> [TASK OBJECTIVE]: Exactly as given, output all the records that follow.
***
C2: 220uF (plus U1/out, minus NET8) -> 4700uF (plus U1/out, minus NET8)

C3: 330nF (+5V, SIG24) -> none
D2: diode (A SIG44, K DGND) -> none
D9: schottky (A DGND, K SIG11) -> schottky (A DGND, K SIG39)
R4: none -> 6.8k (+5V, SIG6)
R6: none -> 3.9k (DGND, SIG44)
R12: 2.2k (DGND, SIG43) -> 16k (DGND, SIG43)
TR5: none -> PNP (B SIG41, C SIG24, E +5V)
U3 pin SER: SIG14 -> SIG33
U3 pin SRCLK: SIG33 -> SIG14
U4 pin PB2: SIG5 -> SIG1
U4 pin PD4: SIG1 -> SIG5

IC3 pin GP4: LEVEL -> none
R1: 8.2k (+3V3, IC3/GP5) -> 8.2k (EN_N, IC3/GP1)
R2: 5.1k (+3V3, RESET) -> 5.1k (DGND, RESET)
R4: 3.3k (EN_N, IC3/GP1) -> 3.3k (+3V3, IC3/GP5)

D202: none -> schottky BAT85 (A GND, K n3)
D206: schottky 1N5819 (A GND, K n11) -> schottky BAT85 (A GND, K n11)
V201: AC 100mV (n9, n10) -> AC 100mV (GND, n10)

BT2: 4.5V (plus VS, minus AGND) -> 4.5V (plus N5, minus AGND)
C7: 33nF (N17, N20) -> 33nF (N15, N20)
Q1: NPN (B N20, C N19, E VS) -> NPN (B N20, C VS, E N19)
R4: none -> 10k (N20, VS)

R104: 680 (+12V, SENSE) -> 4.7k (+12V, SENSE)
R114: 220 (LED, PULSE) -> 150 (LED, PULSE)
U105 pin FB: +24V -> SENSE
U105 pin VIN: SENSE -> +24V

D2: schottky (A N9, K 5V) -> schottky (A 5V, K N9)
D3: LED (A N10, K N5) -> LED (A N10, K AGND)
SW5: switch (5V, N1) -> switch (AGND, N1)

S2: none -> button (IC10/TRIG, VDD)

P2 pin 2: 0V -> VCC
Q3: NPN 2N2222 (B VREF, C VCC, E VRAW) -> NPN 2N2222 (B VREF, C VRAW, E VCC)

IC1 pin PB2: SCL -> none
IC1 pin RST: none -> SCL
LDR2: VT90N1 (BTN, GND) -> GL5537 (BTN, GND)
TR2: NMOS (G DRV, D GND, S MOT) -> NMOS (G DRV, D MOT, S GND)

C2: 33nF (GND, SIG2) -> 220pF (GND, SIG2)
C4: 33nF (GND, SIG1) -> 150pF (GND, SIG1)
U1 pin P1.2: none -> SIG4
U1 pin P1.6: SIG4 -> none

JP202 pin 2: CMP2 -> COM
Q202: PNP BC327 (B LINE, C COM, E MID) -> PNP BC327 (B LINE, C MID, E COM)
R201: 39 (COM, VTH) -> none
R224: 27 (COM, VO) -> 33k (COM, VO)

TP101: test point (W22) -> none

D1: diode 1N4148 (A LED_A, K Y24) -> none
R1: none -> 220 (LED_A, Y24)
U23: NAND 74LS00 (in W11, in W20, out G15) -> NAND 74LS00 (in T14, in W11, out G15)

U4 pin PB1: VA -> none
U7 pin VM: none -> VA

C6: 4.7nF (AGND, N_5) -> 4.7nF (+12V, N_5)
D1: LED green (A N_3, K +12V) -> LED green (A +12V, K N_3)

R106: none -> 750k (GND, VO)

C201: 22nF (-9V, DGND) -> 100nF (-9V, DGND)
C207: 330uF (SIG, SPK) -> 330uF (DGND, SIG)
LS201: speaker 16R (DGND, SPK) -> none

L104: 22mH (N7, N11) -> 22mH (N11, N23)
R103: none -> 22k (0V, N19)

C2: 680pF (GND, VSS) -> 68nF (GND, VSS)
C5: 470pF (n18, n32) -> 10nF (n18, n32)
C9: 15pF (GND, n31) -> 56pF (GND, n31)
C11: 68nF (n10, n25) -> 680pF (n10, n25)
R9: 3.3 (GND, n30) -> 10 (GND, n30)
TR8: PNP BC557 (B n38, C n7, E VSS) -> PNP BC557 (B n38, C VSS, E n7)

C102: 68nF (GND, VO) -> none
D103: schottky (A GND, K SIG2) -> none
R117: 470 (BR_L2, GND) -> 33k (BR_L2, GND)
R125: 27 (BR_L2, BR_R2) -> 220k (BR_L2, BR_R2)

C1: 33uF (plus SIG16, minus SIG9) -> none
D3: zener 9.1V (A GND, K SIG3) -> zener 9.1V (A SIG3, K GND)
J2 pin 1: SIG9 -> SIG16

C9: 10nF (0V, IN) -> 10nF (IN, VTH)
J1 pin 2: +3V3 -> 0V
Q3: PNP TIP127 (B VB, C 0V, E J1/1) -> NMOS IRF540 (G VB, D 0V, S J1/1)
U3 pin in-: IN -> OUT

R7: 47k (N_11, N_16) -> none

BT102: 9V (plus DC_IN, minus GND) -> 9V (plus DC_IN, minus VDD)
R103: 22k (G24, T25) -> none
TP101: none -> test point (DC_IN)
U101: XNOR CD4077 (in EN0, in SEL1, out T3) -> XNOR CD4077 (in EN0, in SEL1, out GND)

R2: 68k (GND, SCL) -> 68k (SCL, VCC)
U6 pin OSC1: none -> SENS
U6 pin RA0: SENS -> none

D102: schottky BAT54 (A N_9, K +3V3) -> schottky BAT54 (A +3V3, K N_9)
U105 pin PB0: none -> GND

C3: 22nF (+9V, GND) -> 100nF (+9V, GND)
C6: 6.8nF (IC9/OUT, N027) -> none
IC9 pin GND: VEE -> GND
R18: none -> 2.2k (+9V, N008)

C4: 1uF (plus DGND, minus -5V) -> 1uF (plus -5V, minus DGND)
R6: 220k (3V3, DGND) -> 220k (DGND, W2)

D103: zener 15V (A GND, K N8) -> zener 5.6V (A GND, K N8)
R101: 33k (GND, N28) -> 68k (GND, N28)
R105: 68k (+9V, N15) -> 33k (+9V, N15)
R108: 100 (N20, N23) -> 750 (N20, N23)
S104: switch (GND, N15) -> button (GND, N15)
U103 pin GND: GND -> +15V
***
> [WRITTEN RESPONSE]:
C2: 220uF (plus U1/out, minus NET8) -> 4700uF (plus U1/out, minus NET8)

C3: 330nF (+5V, SIG24) -> none
D2: diode (A SIG44, K DGND) -> none
D9: schottky (A DGND, K SIG11) -> schottky (A DGND, K SIG39)
R4: none -> 6.8k (+5V, SIG6)
R6: none -> 3.9k (DGND, SIG44)
R12: 2.2k (DGND, SIG43) -> 16k (DGND, SIG43)
TR5: none -> PNP (B SIG41, C SIG24, E +5V)
U3 pin SER: SIG14 -> SIG33
U3 pin SRCLK: SIG33 -> SIG14
U4 pin PB2: SIG5 -> SIG1
U4 pin PD4: SIG1 -> SIG5

IC3 pin GP4: LEVEL -> none
R1: 8.2k (+3V3, IC3/GP5) -> 8.2k (EN_N, IC3/GP1)
R2: 5.1k (+3V3, RESET) -> 5.1k (DGND, RESET)
R4: 3.3k (EN_N, IC3/GP1) -> 3.3k (+3V3, IC3/GP5)

D202: none -> schottky BAT85 (A GND, K n3)
D206: schottky 1N5819 (A GND, K n11) -> schottky BAT85 (A GND, K n11)
V201: AC 100mV (n9, n10) -> AC 100mV (GND, n10)

BT2: 4.5V (plus VS, minus AGND) -> 4.5V (plus N5, minus AGND)
C7: 33nF (N17, N20) -> 33nF (N15, N20)
Q1: NPN (B N20, C N19, E VS) -> NPN (B N20, C VS, E N19)
R4: none -> 10k (N20, VS)

R104: 680 (+12V, SENSE) -> 4.7k (+12V, SENSE)
R114: 220 (LED, PULSE) -> 150 (LED, PULSE)
U105 pin FB: +24V -> SENSE
U105 pin VIN: SENSE -> +24V

D2: schottky (A N9, K 5V) -> schottky (A 5V, K N9)
D3: LED (A N10, K N5) -> LED (A N10, K AGND)
SW5: switch (5V, N1) -> switch (AGND, N1)

S2: none -> button (IC10/TRIG, VDD)

P2 pin 2: 0V -> VCC
Q3: NPN 2N2222 (B VREF, C VCC, E VRAW) -> NPN 2N2222 (B VREF, C VRAW, E VCC)

IC1 pin PB2: SCL -> none
IC1 pin RST: none -> SCL
LDR2: VT90N1 (BTN, GND) -> GL5537 (BTN, GND)
TR2: NMOS (G DRV, D GND, S MOT) -> NMOS (G DRV, D MOT, S GND)

C2: 33nF (GND, SIG2) -> 220pF (GND, SIG2)
C4: 33nF (GND, SIG1) -> 150pF (GND, SIG1)
U1 pin P1.2: none -> SIG4
U1 pin P1.6: SIG4 -> none

JP202 pin 2: CMP2 -> COM
Q202: PNP BC327 (B LINE, C COM, E MID) -> PNP BC327 (B LINE, C MID, E COM)
R201: 39 (COM, VTH) -> none
R224: 27 (COM, VO) -> 33k (COM, VO)

TP101: test point (W22) -> none

D1: diode 1N4148 (A LED_A, K Y24) -> none
R1: none -> 220 (LED_A, Y24)
U23: NAND 74LS00 (in W11, in W20, out G15) -> NAND 74LS00 (in T14, in W11, out G15)

U4 pin PB1: VA -> none
U7 pin VM: none -> VA

C6: 4.7nF (AGND, N_5) -> 4.7nF (+12V, N_5)
D1: LED green (A N_3, K +12V) -> LED green (A +12V, K N_3)

R106: none -> 750k (GND, VO)

C201: 22nF (-9V, DGND) -> 100nF (-9V, DGND)
C207: 330uF (SIG, SPK) -> 330uF (DGND, SIG)
LS201: speaker 16R (DGND, SPK) -> none

L104: 22mH (N7, N11) -> 22mH (N11, N23)
R103: none -> 22k (0V, N19)

C2: 680pF (GND, VSS) -> 68nF (GND, VSS)
C5: 470pF (n18, n32) -> 10nF (n18, n32)
C9: 15pF (GND, n31) -> 56pF (GND, n31)
C11: 68nF (n10, n25) -> 680pF (n10, n25)
R9: 3.3 (GND, n30) -> 10 (GND, n30)
TR8: PNP BC557 (B n38, C n7, E VSS) -> PNP BC557 (B n38, C VSS, E n7)

C102: 68nF (GND, VO) -> none
D103: schottky (A GND, K SIG2) -> none
R117: 470 (BR_L2, GND) -> 33k (BR_L2, GND)
R125: 27 (BR_L2, BR_R2) -> 220k (BR_L2, BR_R2)

C1: 33uF (plus SIG16, minus SIG9) -> none
D3: zener 9.1V (A GND, K SIG3) -> zener 9.1V (A SIG3, K GND)
J2 pin 1: SIG9 -> SIG16

C9: 10nF (0V, IN) -> 10nF (IN, VTH)
J1 pin 2: +3V3 -> 0V
Q3: PNP TIP127 (B VB, C 0V, E J1/1) -> NMOS IRF540 (G VB, D 0V, S J1/1)
U3 pin in-: IN -> OUT

R7: 47k (N_11, N_16) -> none

BT102: 9V (plus DC_IN, minus GND) -> 9V (plus DC_IN, minus VDD)
R103: 22k (G24, T25) -> none
TP101: none -> test point (DC_IN)
U101: XNOR CD4077 (in EN0, in SEL1, out T3) -> XNOR CD4077 (in EN0, in SEL1, out GND)

R2: 68k (GND, SCL) -> 68k (SCL, VCC)
U6 pin OSC1: none -> SENS
U6 pin RA0: SENS -> none

D102: schottky BAT54 (A N_9, K +3V3) -> schottky BAT54 (A +3V3, K N_9)
U105 pin PB0: none -> GND

C3: 22nF (+9V, GND) -> 100nF (+9V, GND)
C6: 6.8nF (IC9/OUT, N027) -> none
IC9 pin GND: VEE -> GND
R18: none -> 2.2k (+9V, N008)

C4: 1uF (plus DGND, minus -5V) -> 1uF (plus -5V, minus DGND)
R6: 220k (3V3, DGND) -> 220k (DGND, W2)

D103: zener 15V (A GND, K N8) -> zener 5.6V (A GND, K N8)
R101: 33k (GND, N28) -> 68k (GND, N28)
R105: 68k (+9V, N15) -> 33k (+9V, N15)
R108: 100 (N20, N23) -> 750 (N20, N23)
S104: switch (GND, N15) -> button (GND, N15)
U103 pin GND: GND -> +15V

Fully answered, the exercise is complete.